─── Data shown ───

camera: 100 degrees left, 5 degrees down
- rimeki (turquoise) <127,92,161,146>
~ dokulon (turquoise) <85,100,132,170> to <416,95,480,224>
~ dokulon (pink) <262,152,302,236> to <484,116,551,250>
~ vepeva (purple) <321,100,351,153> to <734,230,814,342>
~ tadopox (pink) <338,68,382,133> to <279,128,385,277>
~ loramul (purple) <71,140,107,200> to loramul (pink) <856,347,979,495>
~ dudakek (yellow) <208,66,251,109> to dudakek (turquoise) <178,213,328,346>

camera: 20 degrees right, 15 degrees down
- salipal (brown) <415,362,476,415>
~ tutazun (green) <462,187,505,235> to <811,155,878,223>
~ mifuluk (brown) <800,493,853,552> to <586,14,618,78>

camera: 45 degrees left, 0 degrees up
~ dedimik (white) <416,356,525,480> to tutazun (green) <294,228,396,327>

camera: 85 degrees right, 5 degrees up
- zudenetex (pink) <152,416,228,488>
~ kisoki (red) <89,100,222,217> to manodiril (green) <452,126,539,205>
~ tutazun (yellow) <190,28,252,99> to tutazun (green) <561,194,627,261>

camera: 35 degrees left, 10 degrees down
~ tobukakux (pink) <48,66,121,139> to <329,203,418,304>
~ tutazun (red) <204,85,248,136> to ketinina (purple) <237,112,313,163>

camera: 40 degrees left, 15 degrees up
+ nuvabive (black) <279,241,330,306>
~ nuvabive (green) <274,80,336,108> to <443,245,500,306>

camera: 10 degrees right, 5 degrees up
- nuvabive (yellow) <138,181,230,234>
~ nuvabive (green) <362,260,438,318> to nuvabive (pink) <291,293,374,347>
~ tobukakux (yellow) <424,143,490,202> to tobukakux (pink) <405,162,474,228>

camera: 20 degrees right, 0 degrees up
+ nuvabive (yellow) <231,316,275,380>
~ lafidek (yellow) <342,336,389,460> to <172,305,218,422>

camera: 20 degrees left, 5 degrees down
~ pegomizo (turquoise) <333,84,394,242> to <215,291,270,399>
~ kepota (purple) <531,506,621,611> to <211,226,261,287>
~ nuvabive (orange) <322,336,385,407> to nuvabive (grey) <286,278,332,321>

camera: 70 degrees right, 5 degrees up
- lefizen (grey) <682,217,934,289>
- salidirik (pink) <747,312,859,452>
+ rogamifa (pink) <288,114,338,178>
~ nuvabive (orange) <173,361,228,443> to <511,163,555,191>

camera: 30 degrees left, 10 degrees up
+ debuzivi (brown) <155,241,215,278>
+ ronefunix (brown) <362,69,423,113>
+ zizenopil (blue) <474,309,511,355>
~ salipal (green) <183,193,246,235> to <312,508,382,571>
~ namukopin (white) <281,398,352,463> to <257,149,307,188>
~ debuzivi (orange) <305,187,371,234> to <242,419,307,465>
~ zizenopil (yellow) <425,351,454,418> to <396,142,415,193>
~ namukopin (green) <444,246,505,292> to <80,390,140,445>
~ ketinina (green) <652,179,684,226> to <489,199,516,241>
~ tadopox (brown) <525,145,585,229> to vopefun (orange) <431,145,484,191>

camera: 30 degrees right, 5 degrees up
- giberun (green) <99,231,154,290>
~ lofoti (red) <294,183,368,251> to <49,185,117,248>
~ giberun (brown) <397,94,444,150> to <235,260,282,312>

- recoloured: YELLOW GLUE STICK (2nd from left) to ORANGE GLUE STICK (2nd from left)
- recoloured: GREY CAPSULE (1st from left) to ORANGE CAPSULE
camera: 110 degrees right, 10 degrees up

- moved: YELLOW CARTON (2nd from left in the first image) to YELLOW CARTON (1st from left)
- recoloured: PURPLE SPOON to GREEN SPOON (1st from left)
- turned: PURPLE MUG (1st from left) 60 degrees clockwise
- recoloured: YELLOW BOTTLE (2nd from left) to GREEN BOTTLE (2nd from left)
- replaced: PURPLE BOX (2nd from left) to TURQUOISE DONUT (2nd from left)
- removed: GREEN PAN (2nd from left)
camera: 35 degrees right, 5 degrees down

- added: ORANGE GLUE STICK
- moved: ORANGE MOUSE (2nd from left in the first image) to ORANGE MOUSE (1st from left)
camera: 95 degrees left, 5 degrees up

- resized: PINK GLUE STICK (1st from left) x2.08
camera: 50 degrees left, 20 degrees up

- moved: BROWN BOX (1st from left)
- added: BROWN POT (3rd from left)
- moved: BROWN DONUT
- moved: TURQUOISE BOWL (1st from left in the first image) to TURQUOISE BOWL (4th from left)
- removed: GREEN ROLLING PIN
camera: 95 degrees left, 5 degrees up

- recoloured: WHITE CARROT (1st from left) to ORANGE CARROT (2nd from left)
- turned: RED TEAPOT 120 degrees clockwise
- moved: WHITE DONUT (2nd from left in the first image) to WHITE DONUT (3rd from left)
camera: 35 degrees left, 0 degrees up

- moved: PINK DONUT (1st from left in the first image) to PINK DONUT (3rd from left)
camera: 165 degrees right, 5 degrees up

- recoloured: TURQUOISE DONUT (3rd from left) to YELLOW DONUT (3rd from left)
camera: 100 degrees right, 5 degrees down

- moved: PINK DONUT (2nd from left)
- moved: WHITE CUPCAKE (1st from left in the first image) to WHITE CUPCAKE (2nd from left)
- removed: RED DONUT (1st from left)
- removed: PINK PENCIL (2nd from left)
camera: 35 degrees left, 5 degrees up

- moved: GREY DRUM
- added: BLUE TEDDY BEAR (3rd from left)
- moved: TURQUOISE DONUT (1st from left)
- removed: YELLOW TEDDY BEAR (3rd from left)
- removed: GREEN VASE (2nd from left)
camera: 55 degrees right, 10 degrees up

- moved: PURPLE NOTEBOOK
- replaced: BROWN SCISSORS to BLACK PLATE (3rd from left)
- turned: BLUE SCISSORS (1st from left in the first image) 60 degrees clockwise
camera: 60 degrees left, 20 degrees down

───

**About this exercise**
Take the records above and return, word for word, only the lines that fall from the line with "<85,100,132,170> to <416,95,480,224>" to the line with "loramul (pink) <856,347,979,495>", both of them included.

**Completed task**
~ dokulon (turquoise) <85,100,132,170> to <416,95,480,224>
~ dokulon (pink) <262,152,302,236> to <484,116,551,250>
~ vepeva (purple) <321,100,351,153> to <734,230,814,342>
~ tadopox (pink) <338,68,382,133> to <279,128,385,277>
~ loramul (purple) <71,140,107,200> to loramul (pink) <856,347,979,495>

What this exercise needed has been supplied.